● **THE TASK**
List each line in which the string "stained" appears.

(Excerpt from a dataset)
[BEGIN]

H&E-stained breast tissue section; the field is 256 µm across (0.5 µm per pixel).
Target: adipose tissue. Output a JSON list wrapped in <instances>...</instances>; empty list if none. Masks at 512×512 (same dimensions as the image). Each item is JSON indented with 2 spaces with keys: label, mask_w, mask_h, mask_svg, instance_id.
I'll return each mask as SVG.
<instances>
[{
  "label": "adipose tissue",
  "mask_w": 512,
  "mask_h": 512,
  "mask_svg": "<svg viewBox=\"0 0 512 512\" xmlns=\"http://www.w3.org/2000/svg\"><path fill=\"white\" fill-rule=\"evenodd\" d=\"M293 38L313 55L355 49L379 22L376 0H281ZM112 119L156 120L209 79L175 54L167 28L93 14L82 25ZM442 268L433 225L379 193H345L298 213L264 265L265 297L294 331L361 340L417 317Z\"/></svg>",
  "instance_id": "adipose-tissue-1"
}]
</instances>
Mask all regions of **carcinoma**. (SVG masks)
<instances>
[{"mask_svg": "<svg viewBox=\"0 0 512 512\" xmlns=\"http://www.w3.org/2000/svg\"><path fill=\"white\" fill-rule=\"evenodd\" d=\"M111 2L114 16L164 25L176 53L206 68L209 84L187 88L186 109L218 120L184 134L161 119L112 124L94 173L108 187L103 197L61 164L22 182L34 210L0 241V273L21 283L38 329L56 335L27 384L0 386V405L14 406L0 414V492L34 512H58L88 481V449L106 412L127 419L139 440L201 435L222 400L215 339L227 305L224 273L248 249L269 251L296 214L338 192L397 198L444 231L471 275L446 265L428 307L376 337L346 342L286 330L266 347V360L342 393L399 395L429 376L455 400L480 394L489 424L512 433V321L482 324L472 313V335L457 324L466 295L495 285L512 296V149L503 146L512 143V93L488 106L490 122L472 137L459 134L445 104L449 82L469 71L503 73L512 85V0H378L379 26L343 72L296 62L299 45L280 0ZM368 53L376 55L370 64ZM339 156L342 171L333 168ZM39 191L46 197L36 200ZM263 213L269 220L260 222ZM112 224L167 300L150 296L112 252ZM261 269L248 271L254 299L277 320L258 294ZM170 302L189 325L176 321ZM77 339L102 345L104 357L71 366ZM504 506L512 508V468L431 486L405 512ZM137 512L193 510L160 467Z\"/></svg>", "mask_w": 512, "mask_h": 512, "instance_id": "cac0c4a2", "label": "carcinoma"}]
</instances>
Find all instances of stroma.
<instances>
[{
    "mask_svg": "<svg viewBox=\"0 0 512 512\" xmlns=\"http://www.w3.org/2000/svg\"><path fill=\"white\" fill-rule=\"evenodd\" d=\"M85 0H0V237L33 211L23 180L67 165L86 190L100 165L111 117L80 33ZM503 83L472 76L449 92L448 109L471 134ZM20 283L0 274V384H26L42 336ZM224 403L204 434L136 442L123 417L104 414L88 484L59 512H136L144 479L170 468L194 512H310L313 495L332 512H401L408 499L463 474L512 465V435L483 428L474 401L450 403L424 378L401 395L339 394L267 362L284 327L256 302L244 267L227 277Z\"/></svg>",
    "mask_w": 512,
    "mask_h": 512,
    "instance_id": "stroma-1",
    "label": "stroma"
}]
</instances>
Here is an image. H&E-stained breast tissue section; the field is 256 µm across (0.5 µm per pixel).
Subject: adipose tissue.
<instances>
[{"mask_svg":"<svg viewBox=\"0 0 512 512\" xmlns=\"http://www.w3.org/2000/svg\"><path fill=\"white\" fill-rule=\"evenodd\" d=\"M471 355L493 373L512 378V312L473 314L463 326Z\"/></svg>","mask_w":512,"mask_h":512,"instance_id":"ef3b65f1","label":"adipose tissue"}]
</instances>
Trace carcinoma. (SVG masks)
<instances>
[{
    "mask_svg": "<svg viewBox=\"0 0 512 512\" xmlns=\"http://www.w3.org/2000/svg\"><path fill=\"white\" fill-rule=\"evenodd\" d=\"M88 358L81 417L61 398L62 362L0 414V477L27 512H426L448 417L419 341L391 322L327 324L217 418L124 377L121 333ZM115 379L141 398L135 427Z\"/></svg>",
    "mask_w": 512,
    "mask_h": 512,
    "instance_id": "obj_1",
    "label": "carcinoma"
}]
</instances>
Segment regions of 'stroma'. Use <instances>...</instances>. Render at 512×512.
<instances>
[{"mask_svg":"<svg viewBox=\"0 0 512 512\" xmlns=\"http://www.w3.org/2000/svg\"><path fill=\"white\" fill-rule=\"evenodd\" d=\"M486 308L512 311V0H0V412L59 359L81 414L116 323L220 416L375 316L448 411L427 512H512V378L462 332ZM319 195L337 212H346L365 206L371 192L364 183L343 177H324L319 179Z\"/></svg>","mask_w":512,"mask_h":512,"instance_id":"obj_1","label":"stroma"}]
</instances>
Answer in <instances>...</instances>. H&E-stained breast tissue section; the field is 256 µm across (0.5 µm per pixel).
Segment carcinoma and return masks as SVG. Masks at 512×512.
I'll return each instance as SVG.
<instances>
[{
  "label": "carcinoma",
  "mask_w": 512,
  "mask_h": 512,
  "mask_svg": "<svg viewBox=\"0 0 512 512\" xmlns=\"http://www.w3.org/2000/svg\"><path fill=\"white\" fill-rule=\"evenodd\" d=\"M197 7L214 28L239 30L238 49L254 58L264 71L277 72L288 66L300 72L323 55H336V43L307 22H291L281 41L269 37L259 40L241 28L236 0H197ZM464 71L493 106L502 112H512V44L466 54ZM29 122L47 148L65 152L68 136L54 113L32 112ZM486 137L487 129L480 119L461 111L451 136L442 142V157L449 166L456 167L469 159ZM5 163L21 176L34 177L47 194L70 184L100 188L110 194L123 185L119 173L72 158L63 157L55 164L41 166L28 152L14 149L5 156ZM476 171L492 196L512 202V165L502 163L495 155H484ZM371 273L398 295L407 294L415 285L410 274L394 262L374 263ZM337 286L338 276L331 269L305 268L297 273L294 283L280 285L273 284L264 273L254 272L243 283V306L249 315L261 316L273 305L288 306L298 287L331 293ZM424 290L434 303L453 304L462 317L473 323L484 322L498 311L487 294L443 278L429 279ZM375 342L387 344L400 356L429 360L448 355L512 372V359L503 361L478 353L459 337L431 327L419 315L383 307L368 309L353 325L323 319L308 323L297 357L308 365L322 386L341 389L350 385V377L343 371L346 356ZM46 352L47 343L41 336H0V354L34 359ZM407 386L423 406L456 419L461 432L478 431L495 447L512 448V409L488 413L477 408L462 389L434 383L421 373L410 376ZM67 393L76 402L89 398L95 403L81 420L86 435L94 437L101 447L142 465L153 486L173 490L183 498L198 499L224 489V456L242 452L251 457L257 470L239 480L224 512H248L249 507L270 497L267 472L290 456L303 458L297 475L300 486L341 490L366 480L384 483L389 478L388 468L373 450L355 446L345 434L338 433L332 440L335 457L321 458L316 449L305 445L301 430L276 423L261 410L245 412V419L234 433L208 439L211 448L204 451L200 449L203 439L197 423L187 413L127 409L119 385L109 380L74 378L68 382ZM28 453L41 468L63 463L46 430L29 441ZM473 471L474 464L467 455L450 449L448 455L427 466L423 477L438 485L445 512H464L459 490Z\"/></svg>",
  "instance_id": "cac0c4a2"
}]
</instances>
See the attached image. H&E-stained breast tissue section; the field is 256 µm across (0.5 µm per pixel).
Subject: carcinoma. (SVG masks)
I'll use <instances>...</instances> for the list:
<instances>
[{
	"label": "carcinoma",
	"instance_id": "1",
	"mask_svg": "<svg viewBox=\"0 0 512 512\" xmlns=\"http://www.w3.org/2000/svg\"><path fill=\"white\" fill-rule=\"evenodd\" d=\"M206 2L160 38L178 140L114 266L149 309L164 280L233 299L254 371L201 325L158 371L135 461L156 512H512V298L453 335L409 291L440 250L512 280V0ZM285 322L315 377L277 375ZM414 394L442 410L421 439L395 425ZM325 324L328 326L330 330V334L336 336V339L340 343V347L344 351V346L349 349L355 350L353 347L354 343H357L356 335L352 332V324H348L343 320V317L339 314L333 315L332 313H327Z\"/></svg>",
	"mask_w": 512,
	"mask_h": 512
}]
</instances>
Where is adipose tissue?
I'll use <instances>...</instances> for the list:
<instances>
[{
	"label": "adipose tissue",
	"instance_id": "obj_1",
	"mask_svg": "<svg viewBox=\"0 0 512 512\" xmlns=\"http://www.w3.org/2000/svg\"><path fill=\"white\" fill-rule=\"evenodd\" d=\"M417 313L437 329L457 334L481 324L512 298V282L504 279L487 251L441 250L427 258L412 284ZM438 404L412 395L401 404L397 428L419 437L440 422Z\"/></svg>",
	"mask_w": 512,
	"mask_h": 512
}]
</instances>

[END]

● **REPLY TO THE TASK**
H&E-stained breast tissue section; the field is 256 µm across (0.5 µm per pixel).
Here is an image. H&E-stained breast tissue section; the field is 256 µm across (0.5 µm per pixel).
Answer in <instances>...</instances>. H&E-stained breast tissue section; the field is 256 µm across (0.5 µm per pixel).
See the attached image. H&E-stained breast tissue section; the field is 256 µm across (0.5 µm per pixel).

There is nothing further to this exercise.